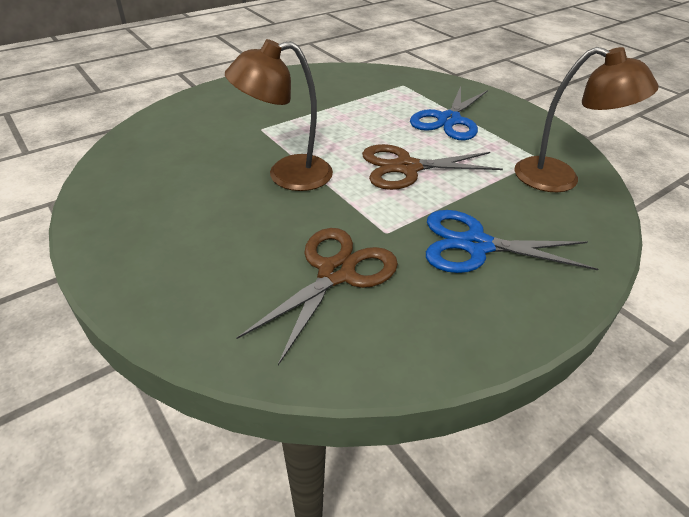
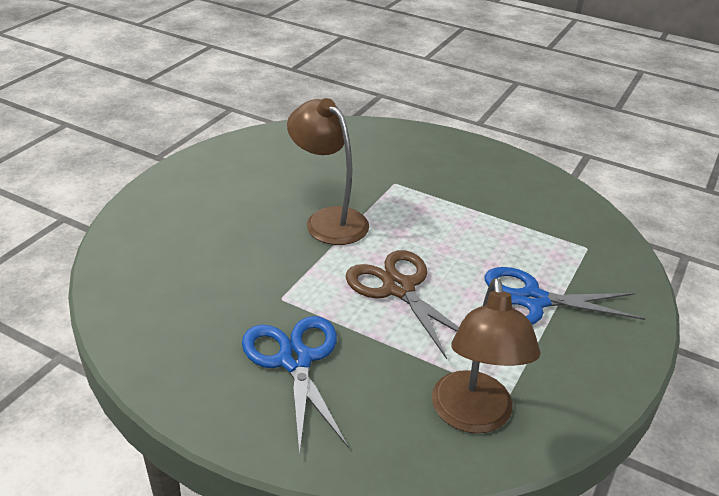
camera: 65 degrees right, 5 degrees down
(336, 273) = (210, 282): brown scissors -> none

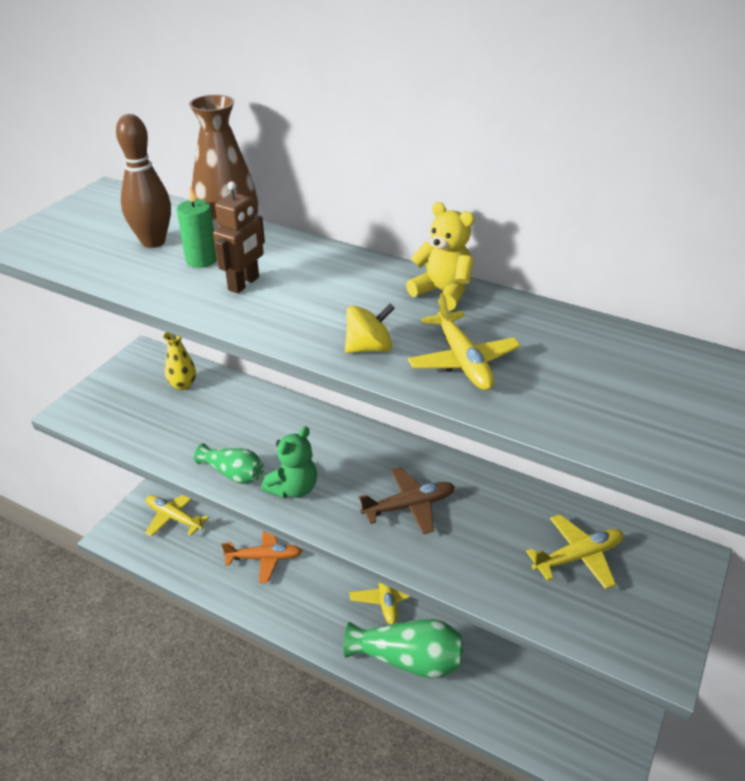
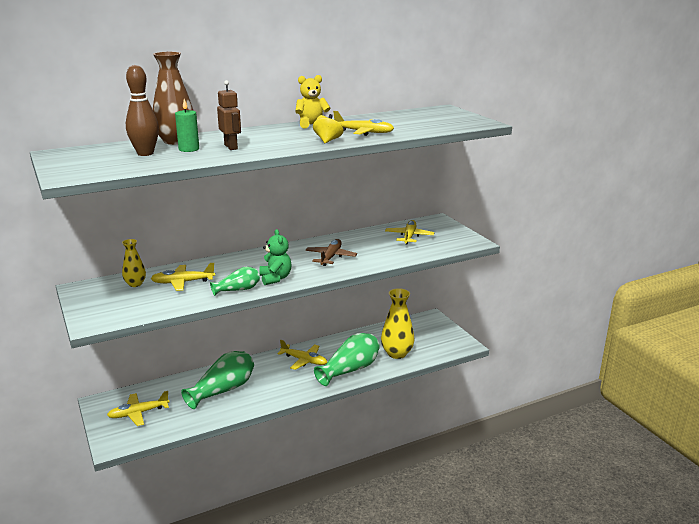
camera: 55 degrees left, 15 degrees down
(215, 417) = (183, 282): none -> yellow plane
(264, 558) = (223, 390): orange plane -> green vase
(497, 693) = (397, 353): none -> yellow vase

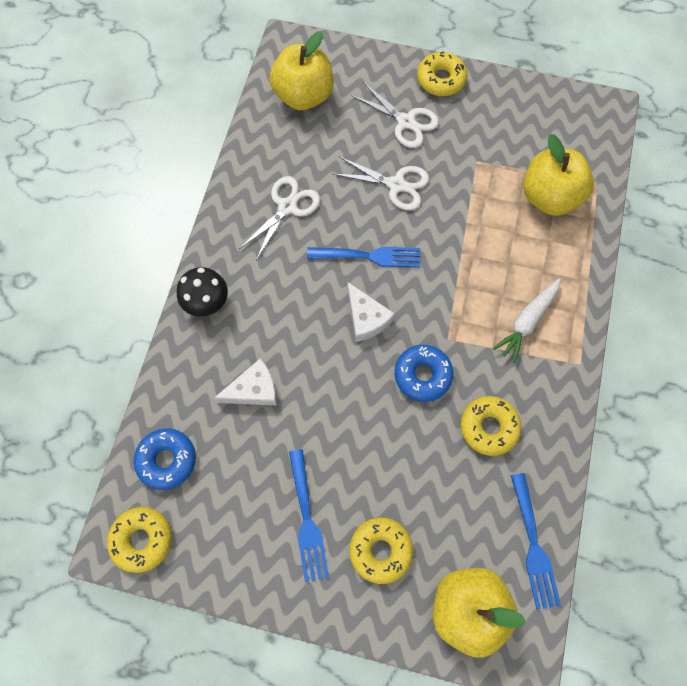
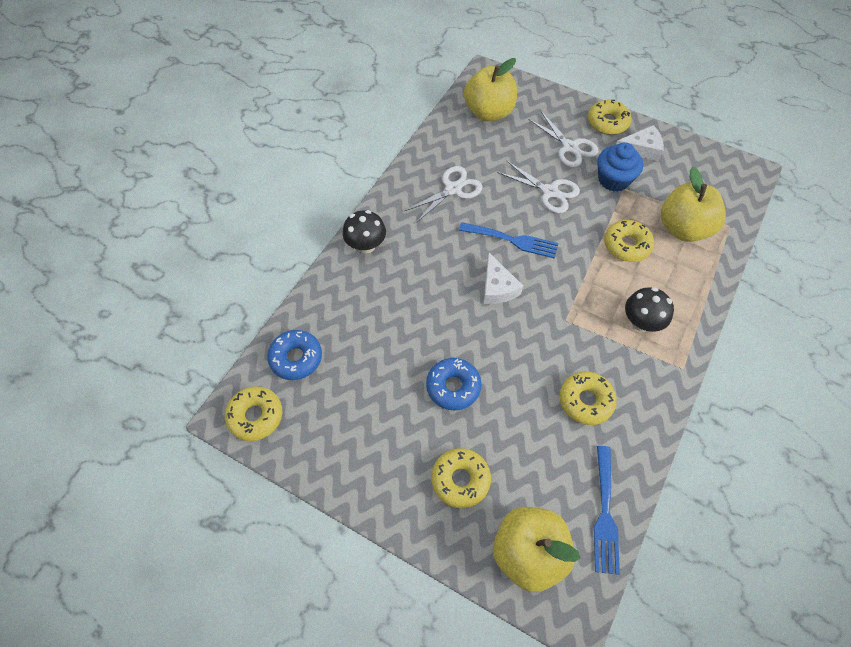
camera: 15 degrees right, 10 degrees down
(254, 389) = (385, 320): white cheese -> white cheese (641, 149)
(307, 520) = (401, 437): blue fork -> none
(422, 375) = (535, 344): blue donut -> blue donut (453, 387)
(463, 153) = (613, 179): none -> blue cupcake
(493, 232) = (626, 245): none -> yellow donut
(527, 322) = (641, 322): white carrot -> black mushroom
---
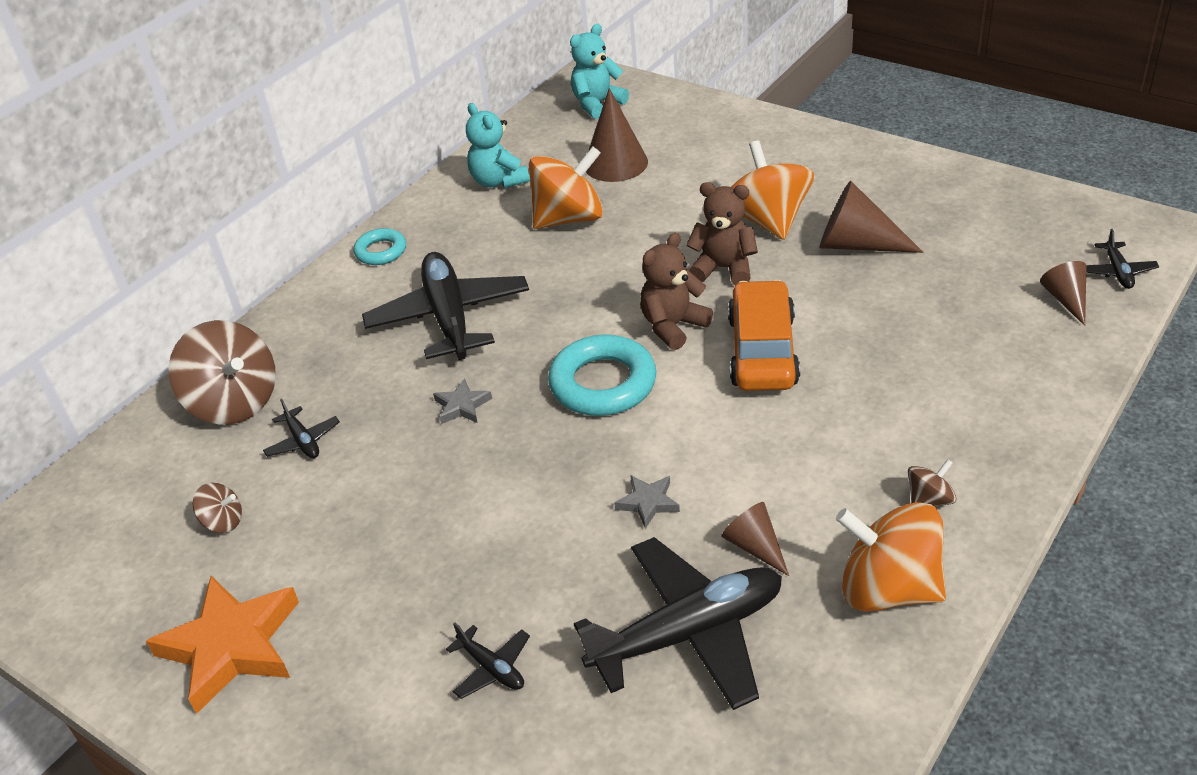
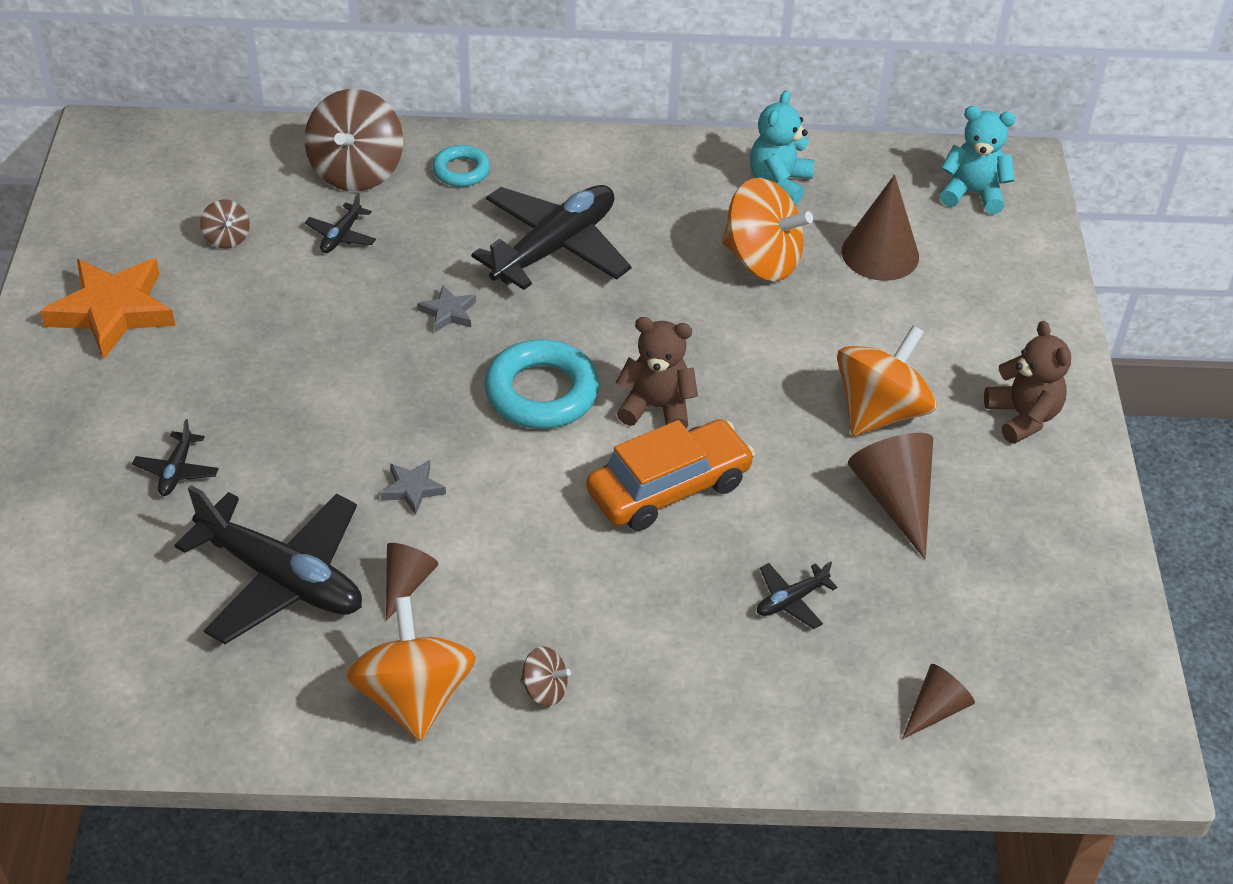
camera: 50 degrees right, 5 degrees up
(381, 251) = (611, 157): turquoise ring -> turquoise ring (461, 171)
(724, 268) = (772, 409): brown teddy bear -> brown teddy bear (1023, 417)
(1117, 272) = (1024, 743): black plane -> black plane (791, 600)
--
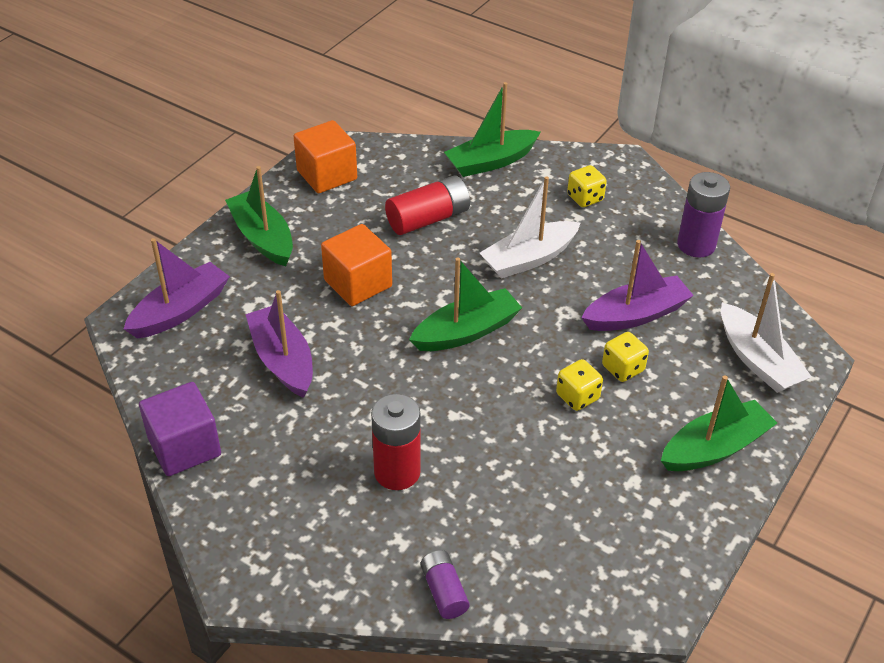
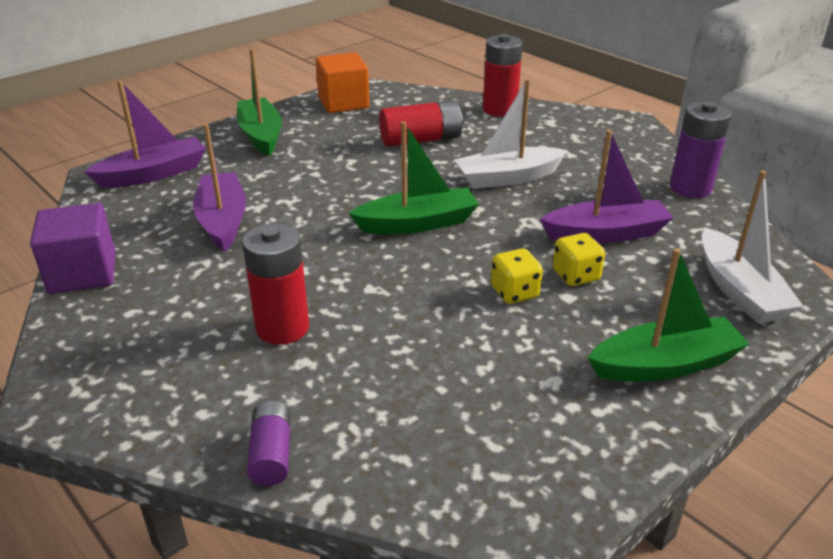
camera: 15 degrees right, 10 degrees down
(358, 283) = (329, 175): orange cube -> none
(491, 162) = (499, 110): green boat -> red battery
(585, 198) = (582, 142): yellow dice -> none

> **What to work on**
Only lines of the data holding the word "blue" go in the answer. Please copy each of them.

> **Response to this task**
(307, 520) = (401, 437): blue fork -> none
(422, 375) = (535, 344): blue donut -> blue donut (453, 387)
(463, 153) = (613, 179): none -> blue cupcake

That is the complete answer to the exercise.